• DATASET EXTRACT:
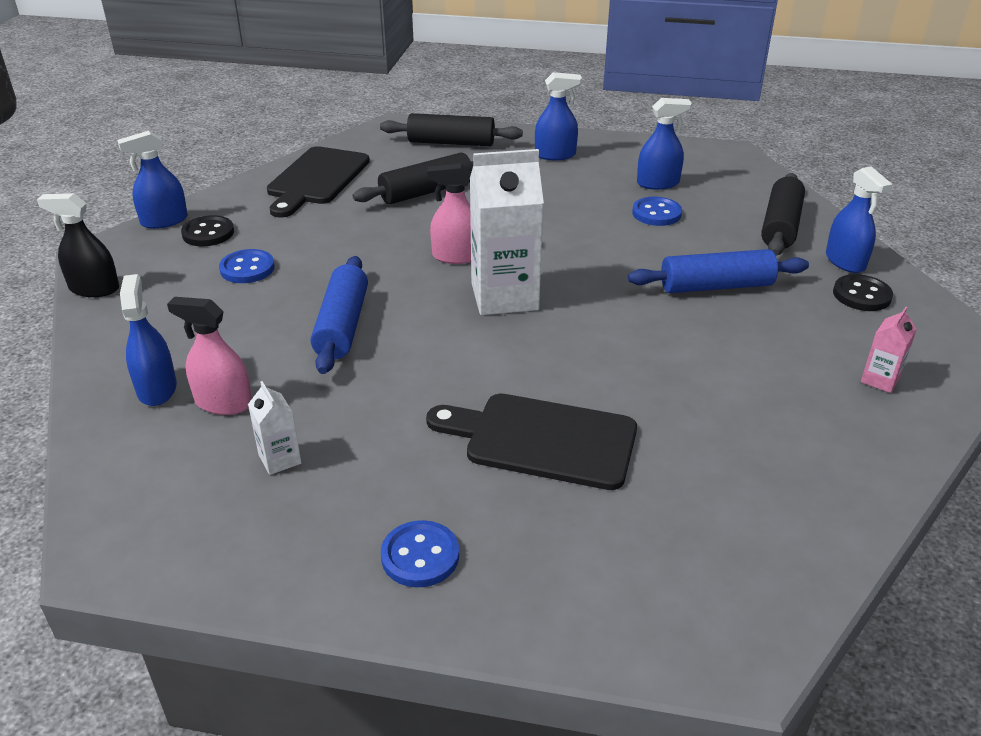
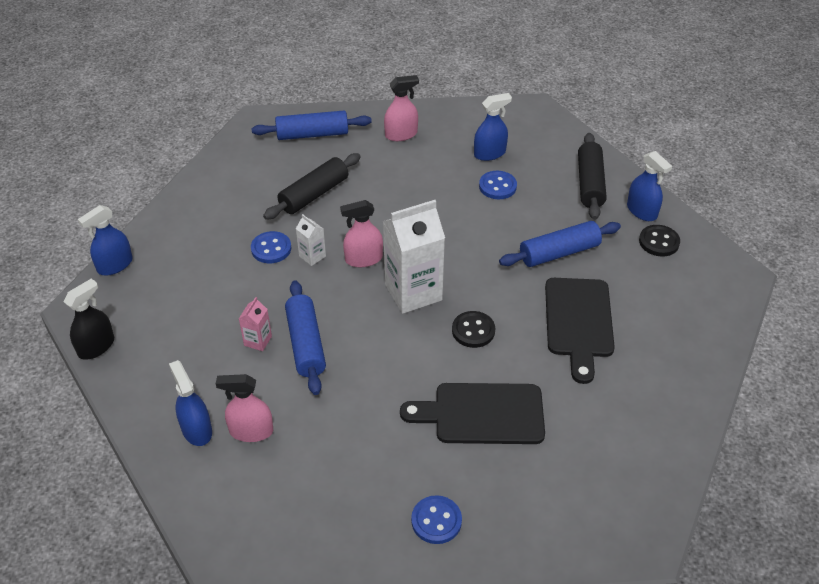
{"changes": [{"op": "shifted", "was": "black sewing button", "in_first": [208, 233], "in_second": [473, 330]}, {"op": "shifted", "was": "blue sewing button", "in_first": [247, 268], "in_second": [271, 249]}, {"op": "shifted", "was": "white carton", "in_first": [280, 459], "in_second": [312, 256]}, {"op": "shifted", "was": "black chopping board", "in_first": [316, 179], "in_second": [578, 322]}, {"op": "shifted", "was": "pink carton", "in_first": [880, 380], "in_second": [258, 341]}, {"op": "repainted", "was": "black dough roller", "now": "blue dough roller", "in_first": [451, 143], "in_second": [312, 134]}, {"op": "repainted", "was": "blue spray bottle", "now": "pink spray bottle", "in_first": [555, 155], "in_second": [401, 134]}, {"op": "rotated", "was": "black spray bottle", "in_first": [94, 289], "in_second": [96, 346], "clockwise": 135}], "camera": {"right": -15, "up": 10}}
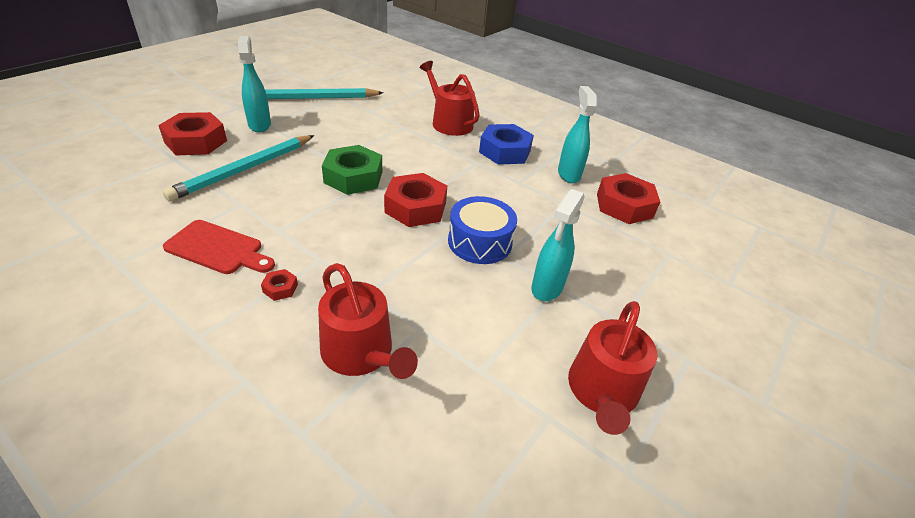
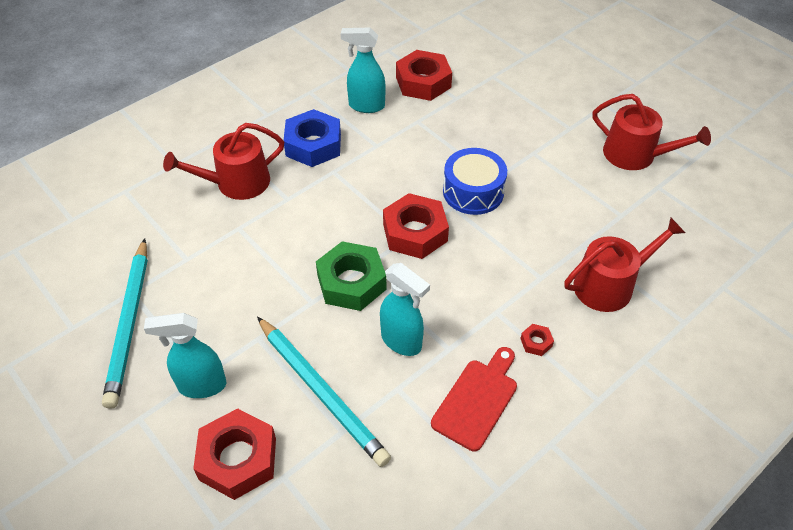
{"changes": [{"op": "shifted", "was": "aqua spray bottle", "in_first": [546, 288], "in_second": [402, 341]}], "camera": {"right": -75, "up": 10}}
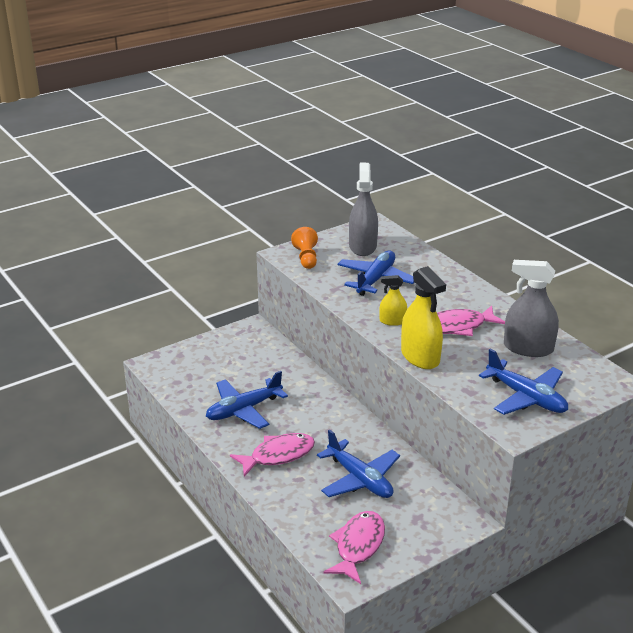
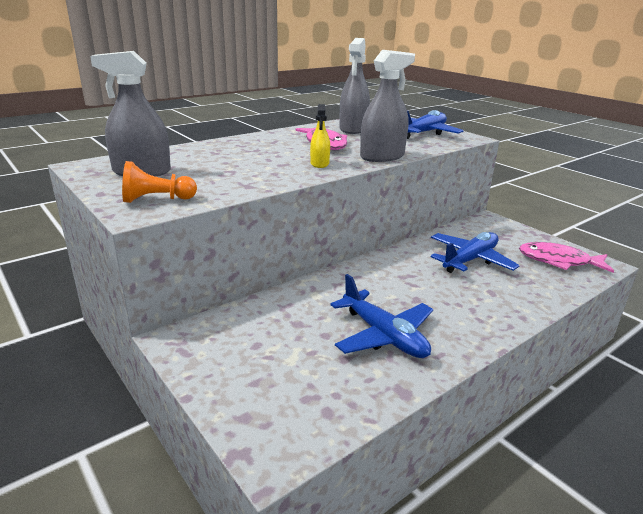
{"changes": [{"op": "gone", "was": "pink toy fish", "in_first": [278, 455]}, {"op": "gone", "was": "blue toy plane", "in_first": [375, 280]}, {"op": "repainted", "was": "yellow spray bottle", "now": "ash-grey spray bottle", "in_first": [420, 357], "in_second": [382, 156]}], "camera": {"right": -95, "up": -5}}
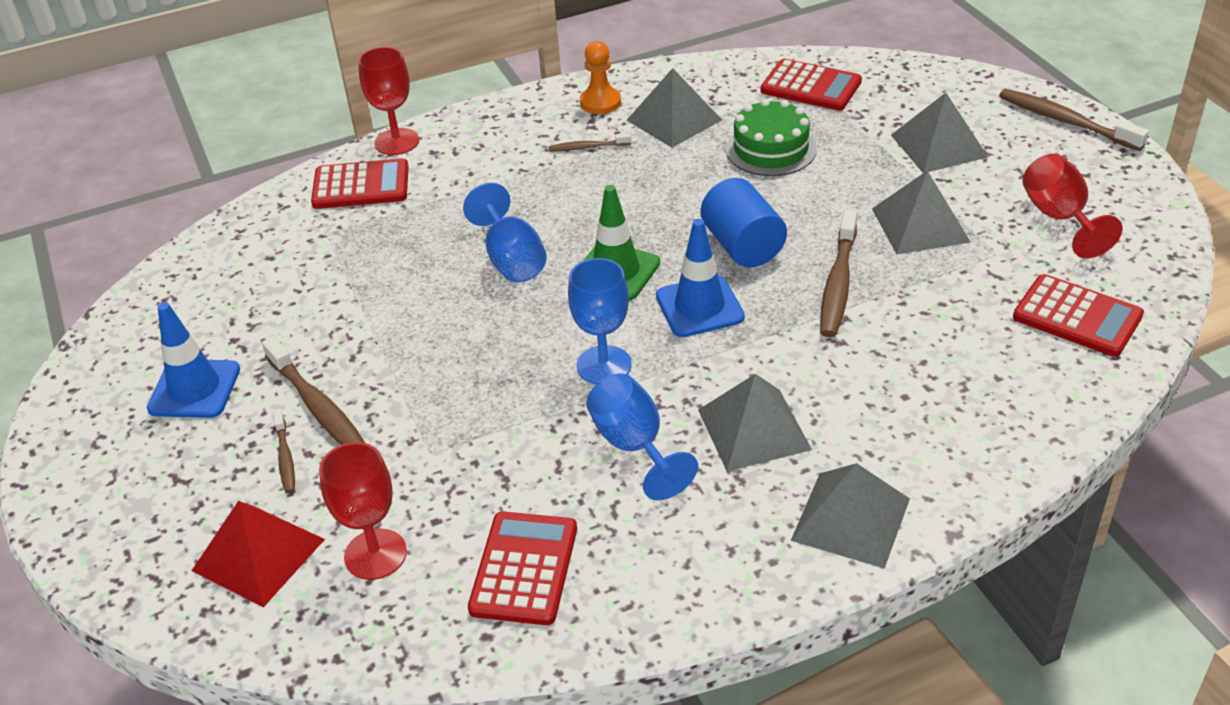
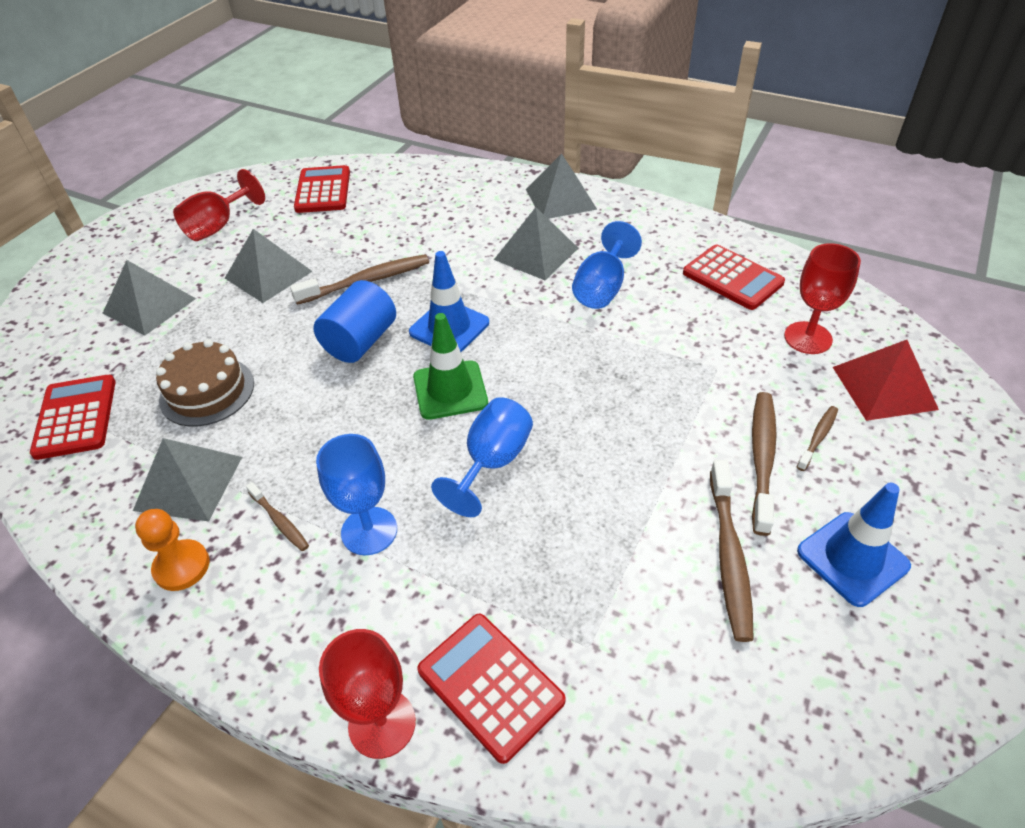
{"changes": [{"op": "shifted", "was": "blue wine glass", "in_first": [604, 365], "in_second": [369, 531]}, {"op": "shifted", "was": "brown toothbrush", "in_first": [1066, 122], "in_second": [729, 555]}, {"op": "repainted", "was": "green gateau", "now": "brown gateau", "in_first": [771, 149], "in_second": [207, 391]}, {"op": "rotated", "was": "crimson calculator", "in_first": [524, 569], "in_second": [732, 278], "clockwise": -105}], "camera": {"right": -130, "up": 5}}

• DIRECTIONS FOR THIS TASK:
Search term "shifted": return each line of the data that contains it.

• FINISHED EXERCISE:
{"changes": [{"op": "shifted", "was": "black sewing button", "in_first": [208, 233], "in_second": [473, 330]}, {"op": "shifted", "was": "blue sewing button", "in_first": [247, 268], "in_second": [271, 249]}, {"op": "shifted", "was": "white carton", "in_first": [280, 459], "in_second": [312, 256]}, {"op": "shifted", "was": "black chopping board", "in_first": [316, 179], "in_second": [578, 322]}, {"op": "shifted", "was": "pink carton", "in_first": [880, 380], "in_second": [258, 341]}, {"op": "repainted", "was": "black dough roller", "now": "blue dough roller", "in_first": [451, 143], "in_second": [312, 134]}, {"op": "repainted", "was": "blue spray bottle", "now": "pink spray bottle", "in_first": [555, 155], "in_second": [401, 134]}, {"op": "rotated", "was": "black spray bottle", "in_first": [94, 289], "in_second": [96, 346], "clockwise": 135}], "camera": {"right": -15, "up": 10}}
{"changes": [{"op": "shifted", "was": "aqua spray bottle", "in_first": [546, 288], "in_second": [402, 341]}], "camera": {"right": -75, "up": 10}}
{"changes": [{"op": "shifted", "was": "blue wine glass", "in_first": [604, 365], "in_second": [369, 531]}, {"op": "shifted", "was": "brown toothbrush", "in_first": [1066, 122], "in_second": [729, 555]}, {"op": "repainted", "was": "green gateau", "now": "brown gateau", "in_first": [771, 149], "in_second": [207, 391]}, {"op": "rotated", "was": "crimson calculator", "in_first": [524, 569], "in_second": [732, 278], "clockwise": -105}], "camera": {"right": -130, "up": 5}}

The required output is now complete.